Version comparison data

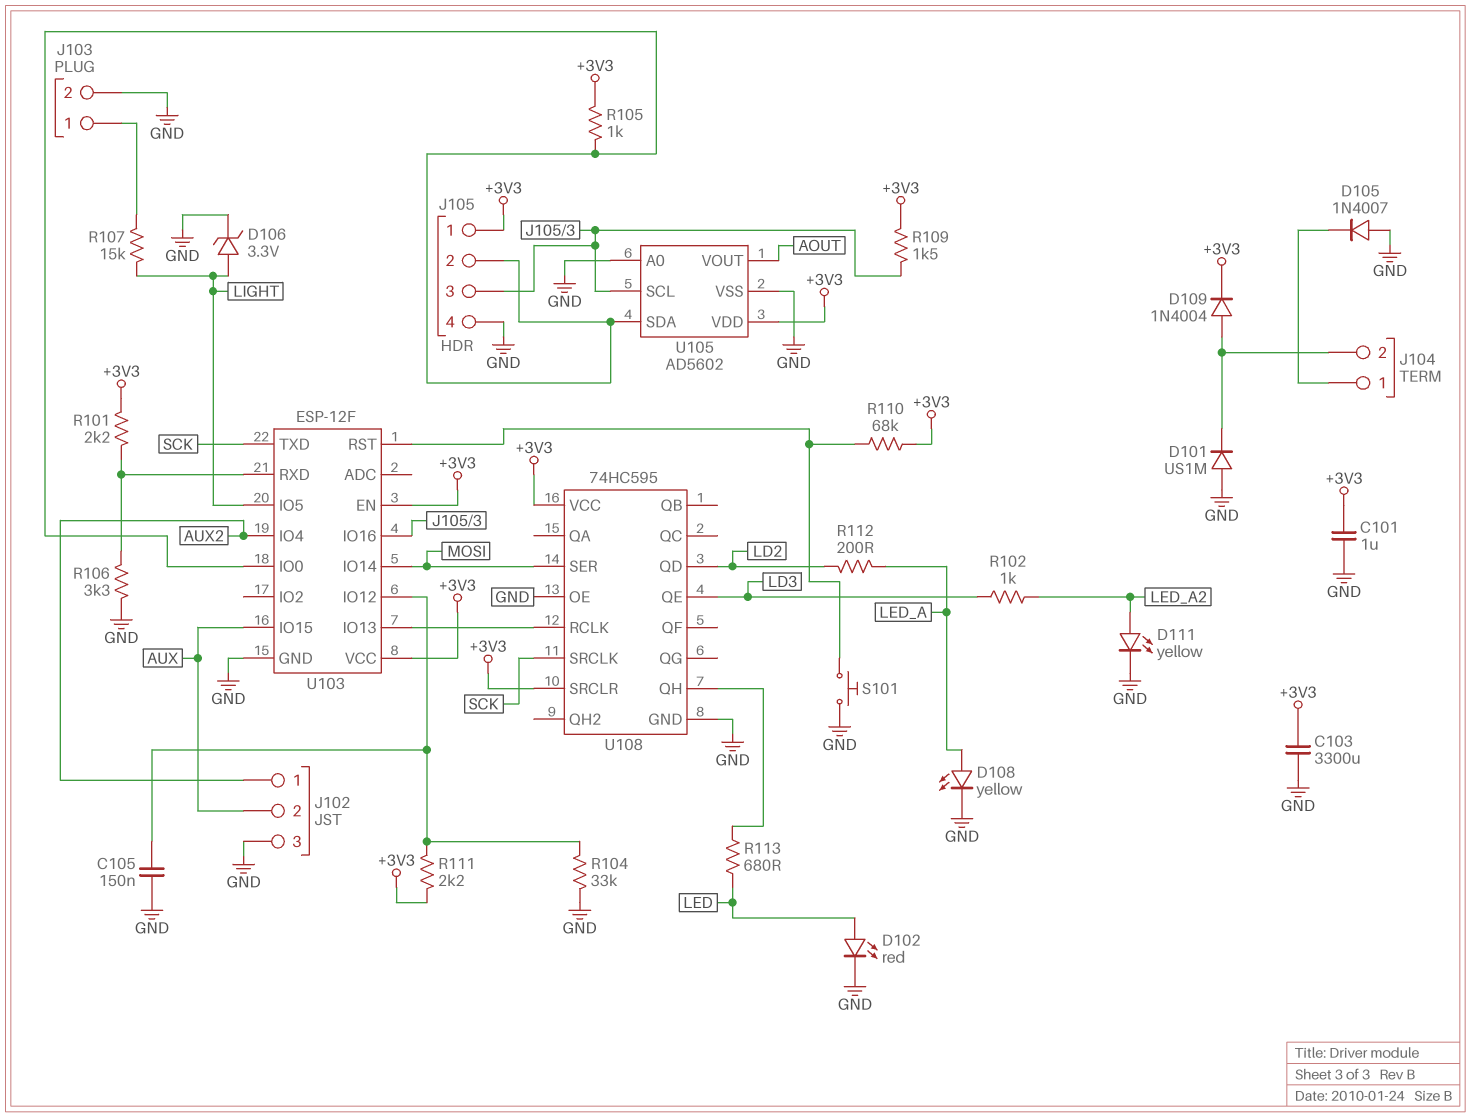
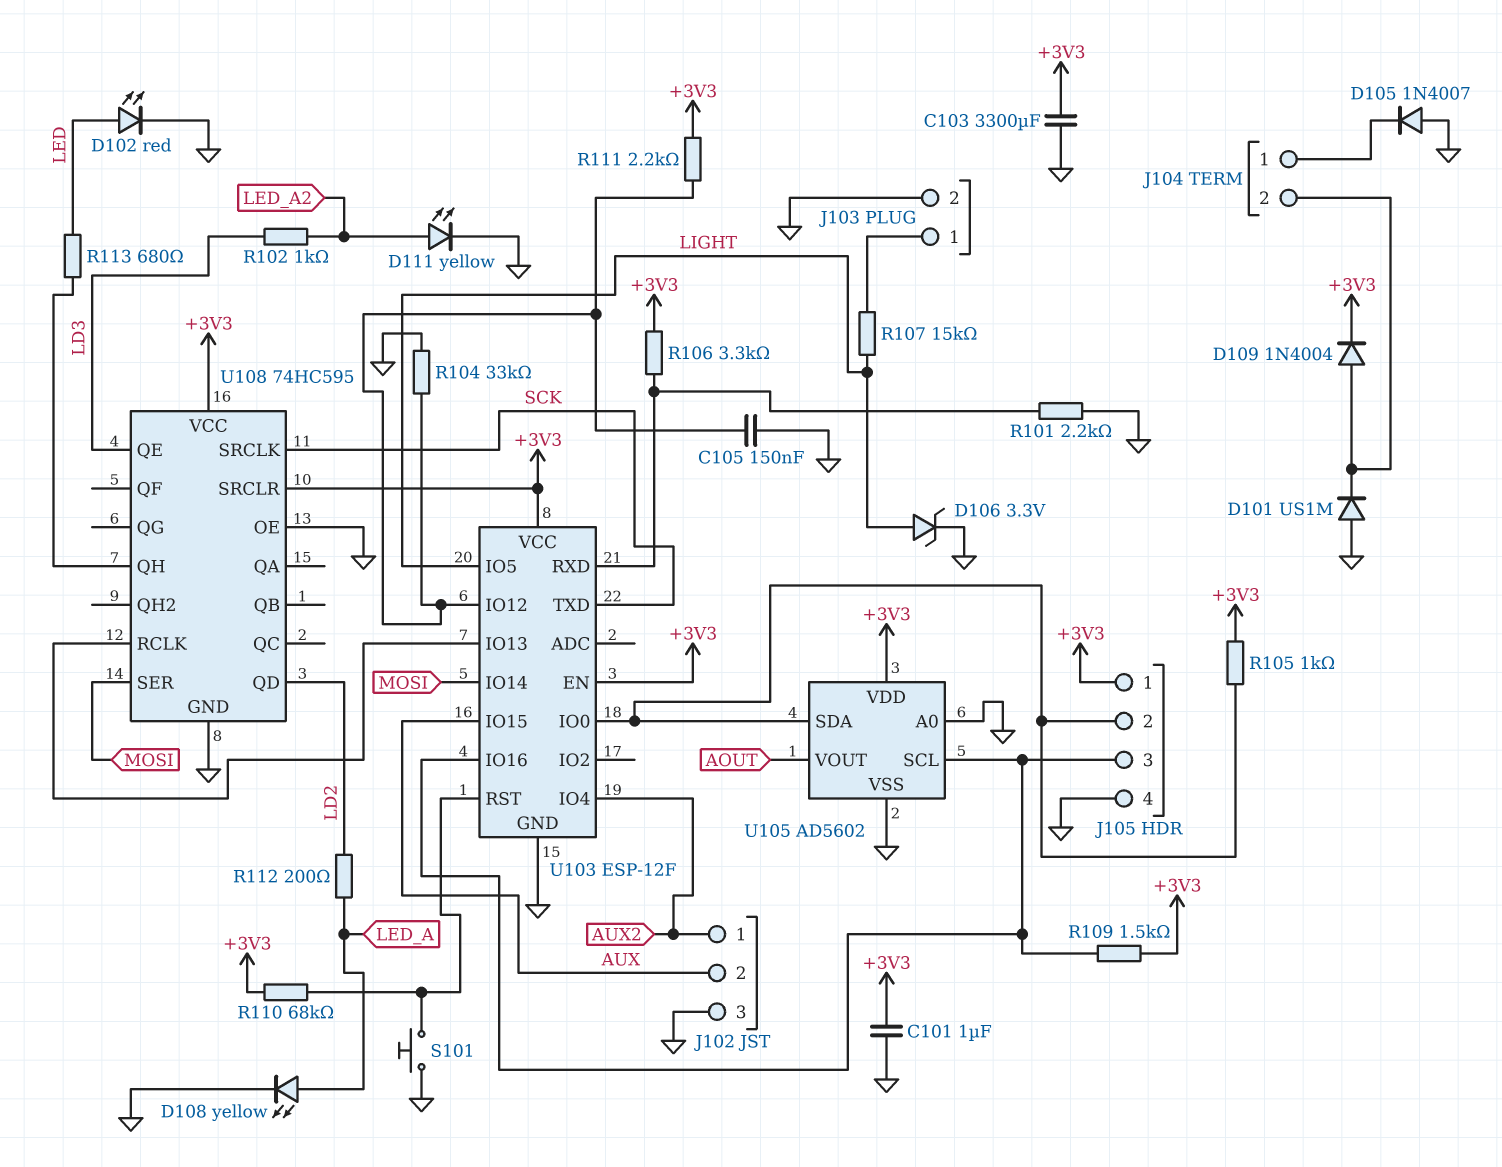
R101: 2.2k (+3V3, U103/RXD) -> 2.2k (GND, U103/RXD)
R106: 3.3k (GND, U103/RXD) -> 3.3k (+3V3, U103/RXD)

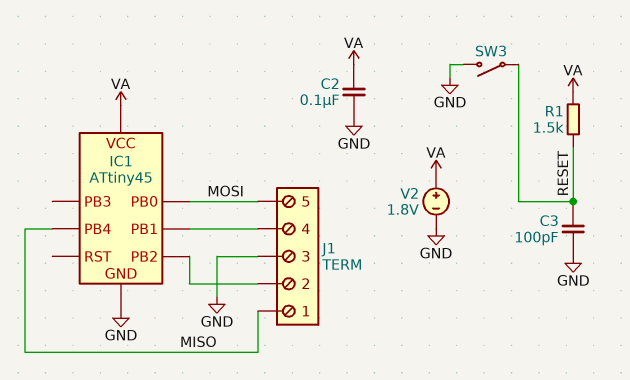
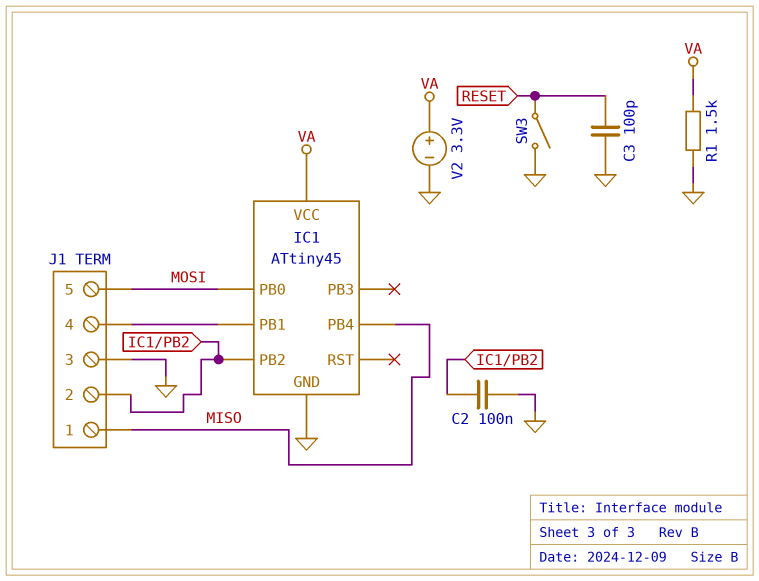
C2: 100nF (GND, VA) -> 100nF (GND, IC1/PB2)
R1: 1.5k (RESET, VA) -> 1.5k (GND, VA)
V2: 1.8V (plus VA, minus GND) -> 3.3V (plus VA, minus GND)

# Work task
The lines from the one containing "R106: 3.3k (GND, U103/RXD)" through the end of the data above are to be copied exactly, both ends included, and pictures are to be omitted.

# Task answer
R106: 3.3k (GND, U103/RXD) -> 3.3k (+3V3, U103/RXD)

C2: 100nF (GND, VA) -> 100nF (GND, IC1/PB2)
R1: 1.5k (RESET, VA) -> 1.5k (GND, VA)
V2: 1.8V (plus VA, minus GND) -> 3.3V (plus VA, minus GND)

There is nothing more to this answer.